**What is expected:** Count every line of these entries that holds the word "yellow", and reply with the number only.

**Data for processing:**
┄┄┄┄┄┄┄┄┄┄
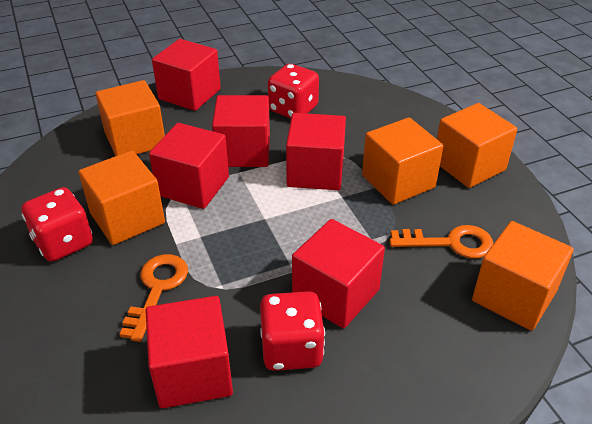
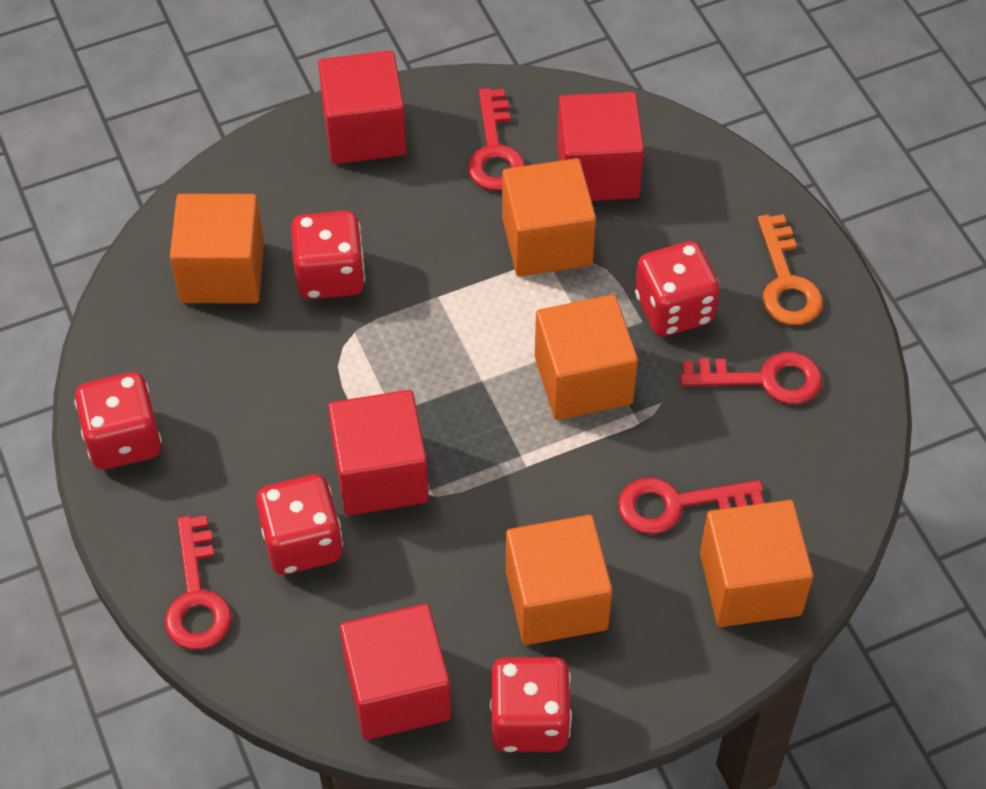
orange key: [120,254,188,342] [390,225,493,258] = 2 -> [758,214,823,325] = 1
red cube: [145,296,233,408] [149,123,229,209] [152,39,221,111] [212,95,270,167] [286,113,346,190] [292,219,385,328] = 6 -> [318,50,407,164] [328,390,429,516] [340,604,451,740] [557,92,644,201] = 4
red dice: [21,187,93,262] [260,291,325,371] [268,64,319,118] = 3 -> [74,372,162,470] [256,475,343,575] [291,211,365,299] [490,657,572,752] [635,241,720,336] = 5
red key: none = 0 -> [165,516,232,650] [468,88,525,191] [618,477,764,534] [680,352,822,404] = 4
┄┄┄┄┄┄┄┄┄┄
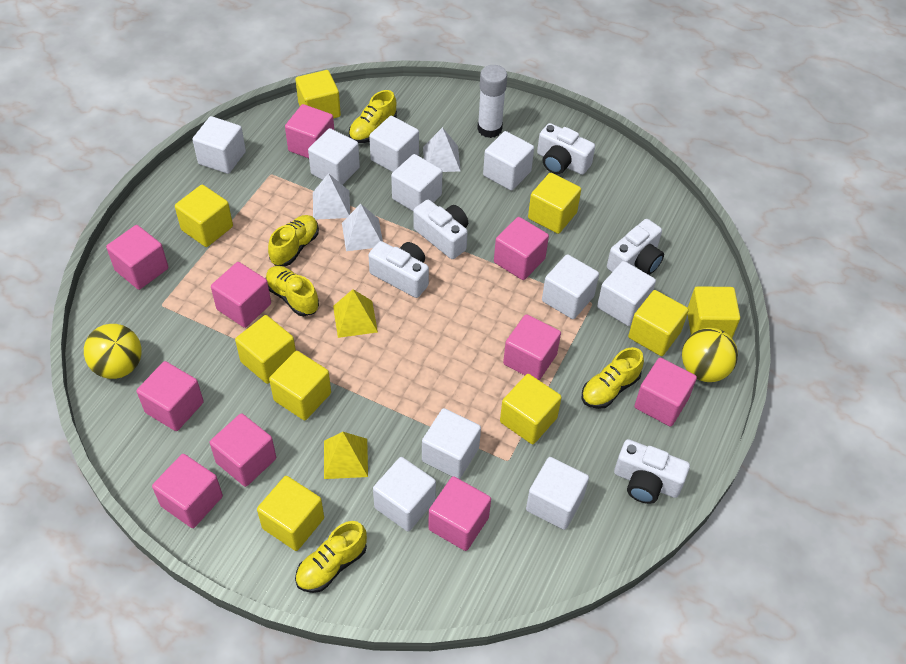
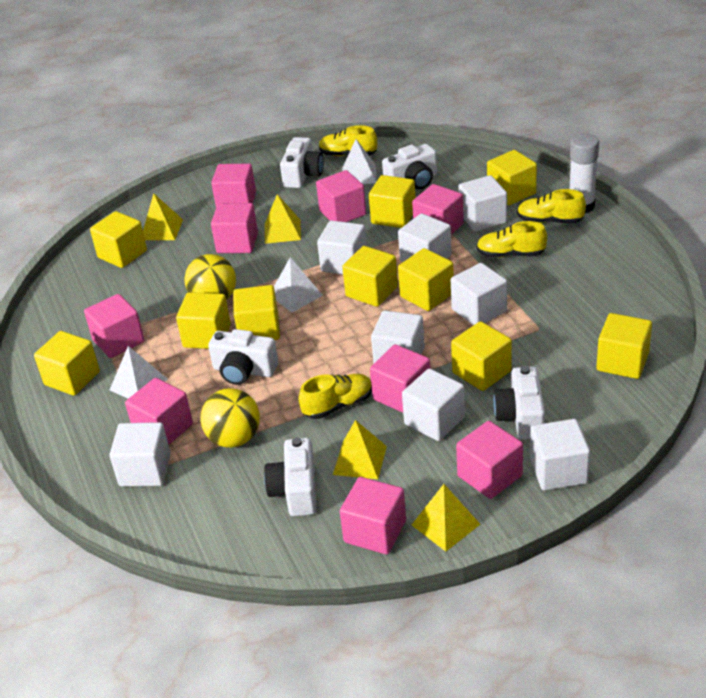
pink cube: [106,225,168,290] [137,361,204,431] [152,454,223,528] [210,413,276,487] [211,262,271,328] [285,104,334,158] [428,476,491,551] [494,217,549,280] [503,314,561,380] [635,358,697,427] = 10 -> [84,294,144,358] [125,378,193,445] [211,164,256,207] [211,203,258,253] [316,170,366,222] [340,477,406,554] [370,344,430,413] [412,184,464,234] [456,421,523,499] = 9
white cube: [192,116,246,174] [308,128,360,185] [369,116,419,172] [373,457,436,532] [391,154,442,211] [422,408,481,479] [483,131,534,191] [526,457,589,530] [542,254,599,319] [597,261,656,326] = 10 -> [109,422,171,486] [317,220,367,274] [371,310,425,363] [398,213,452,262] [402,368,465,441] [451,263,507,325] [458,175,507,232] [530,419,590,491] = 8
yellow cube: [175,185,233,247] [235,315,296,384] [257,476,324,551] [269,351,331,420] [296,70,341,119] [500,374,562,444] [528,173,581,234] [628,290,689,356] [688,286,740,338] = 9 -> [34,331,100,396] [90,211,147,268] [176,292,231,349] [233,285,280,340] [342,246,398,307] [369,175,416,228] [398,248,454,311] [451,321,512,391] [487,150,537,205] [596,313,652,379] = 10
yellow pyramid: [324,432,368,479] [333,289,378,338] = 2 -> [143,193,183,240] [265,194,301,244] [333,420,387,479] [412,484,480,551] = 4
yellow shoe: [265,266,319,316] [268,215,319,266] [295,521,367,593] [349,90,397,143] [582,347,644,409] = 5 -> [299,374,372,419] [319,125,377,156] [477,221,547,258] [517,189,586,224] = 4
┄┄┄┄┄┄┄┄┄┄
**Result for this exercise:** 3